→ Exercise description
An exact transcription is needed, starting at the line containing "PIR2 pin OUT: RX0 -> RX2" and running through the last line of the records, with every picture left out.

Revision tracking records:
☆ ☆ ☆ ☆ ☆ ☆ ☆
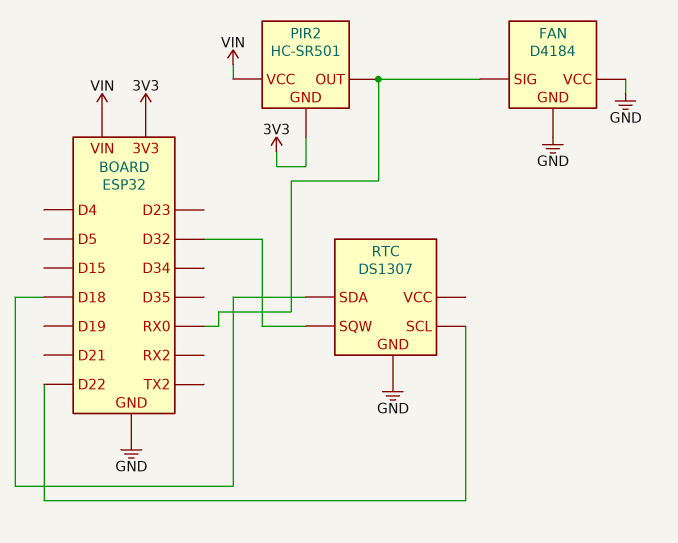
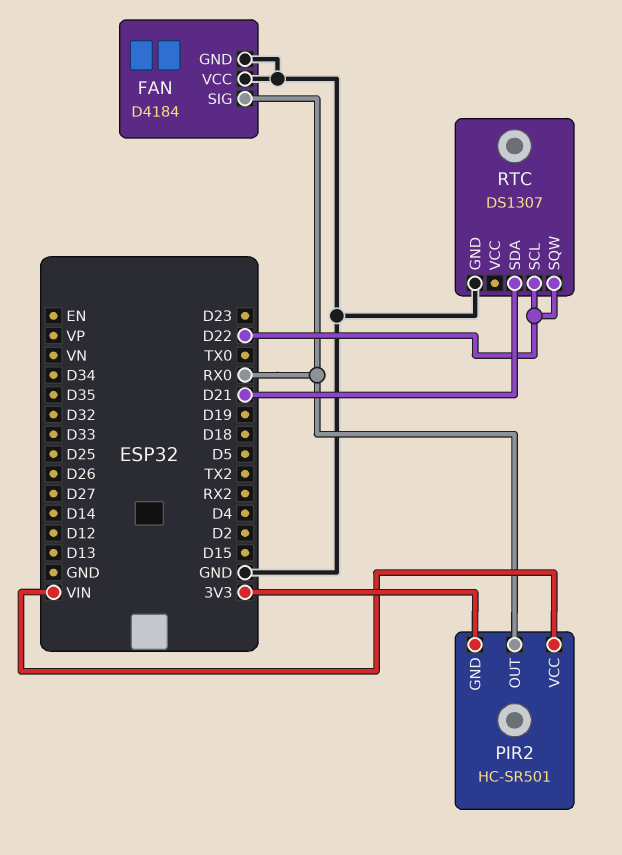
RTC pin SDA: D18 -> D21
RTC pin SQW: D32 -> D22

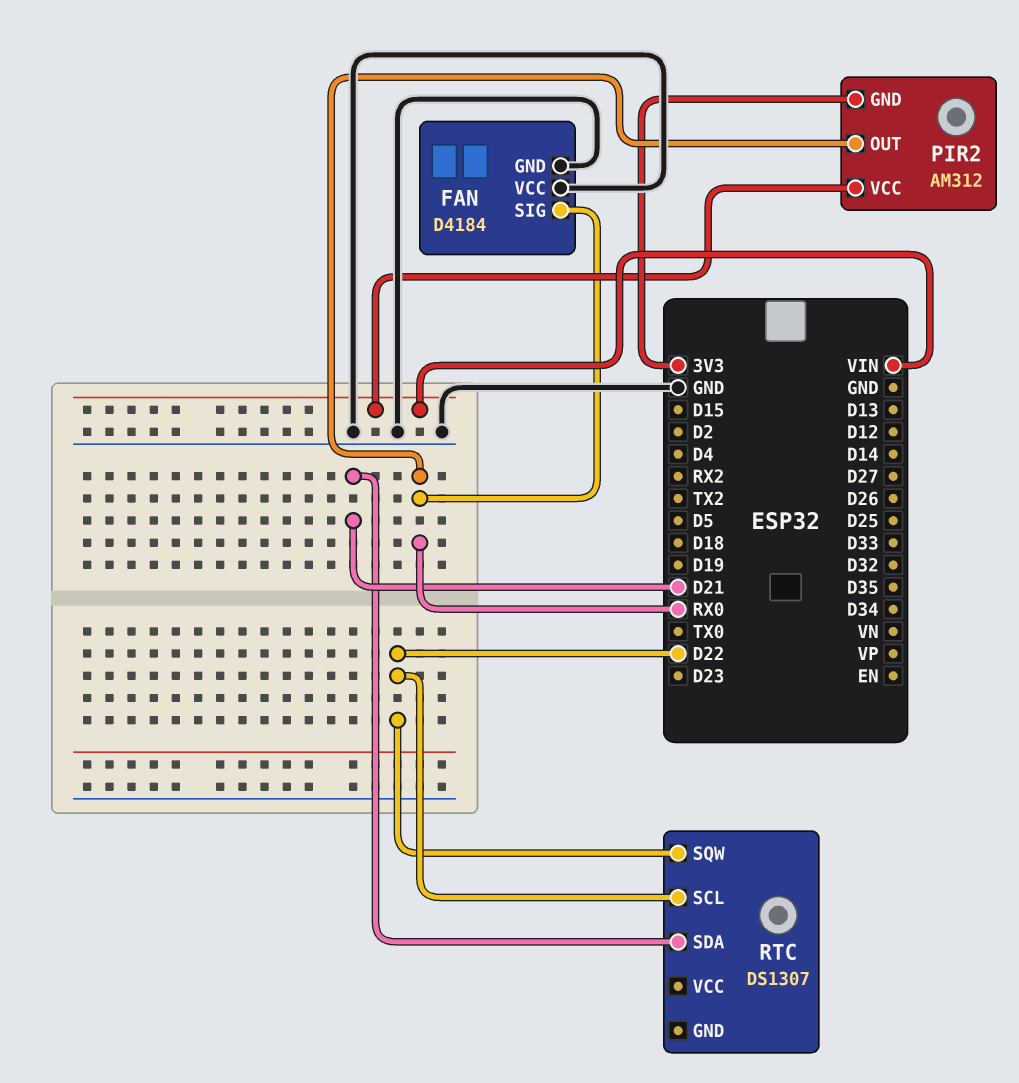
PIR2: HC-SR501 -> AM312
RTC pin GND: GND -> none

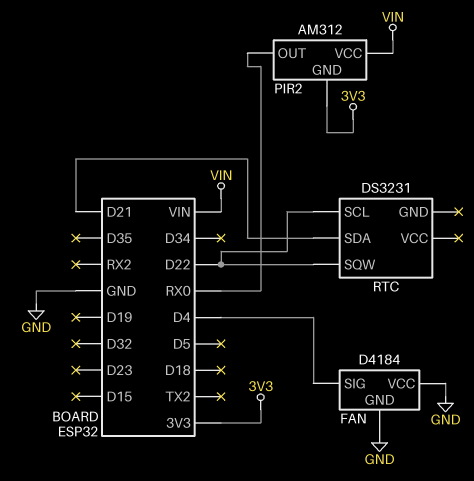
FAN pin SIG: RX0 -> D4
RTC: DS1307 -> DS3231

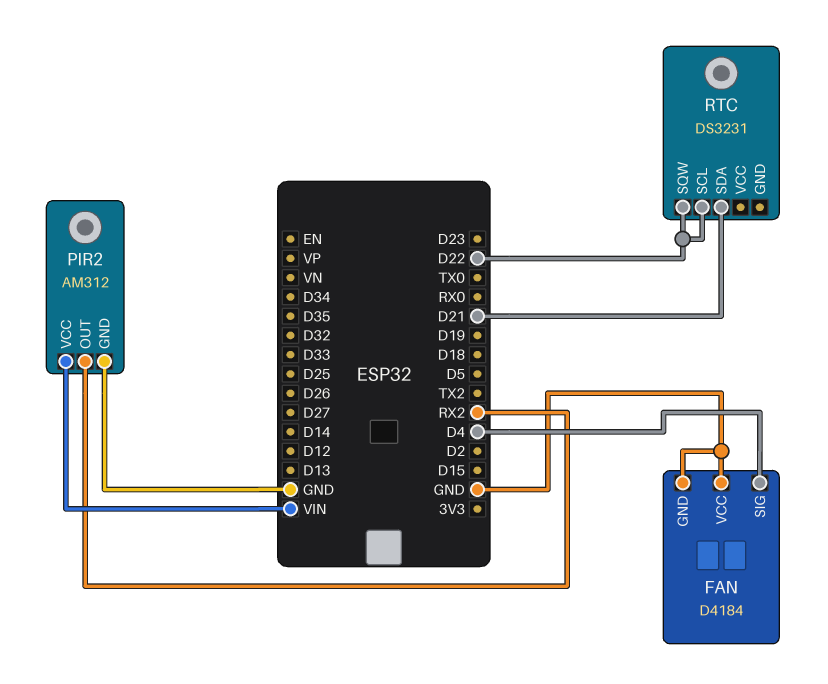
PIR2 pin GND: 3V3 -> GND
PIR2 pin OUT: RX0 -> RX2

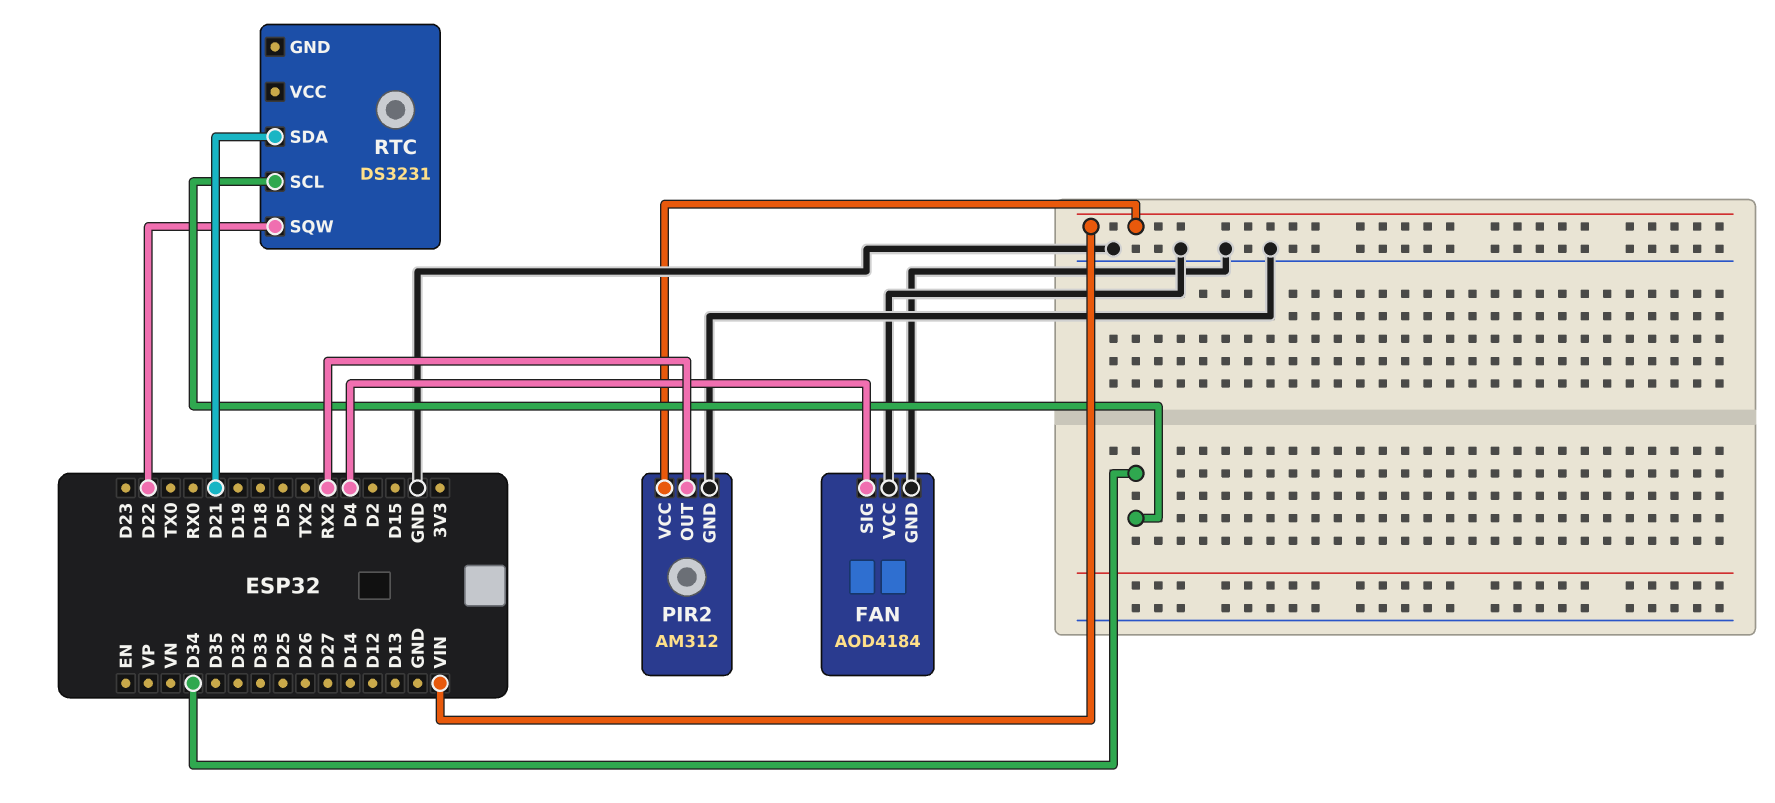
FAN: D4184 -> AOD4184
RTC pin SCL: D22 -> D34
☆ ☆ ☆ ☆ ☆ ☆ ☆
→ Response to the task
PIR2 pin OUT: RX0 -> RX2

FAN: D4184 -> AOD4184
RTC pin SCL: D22 -> D34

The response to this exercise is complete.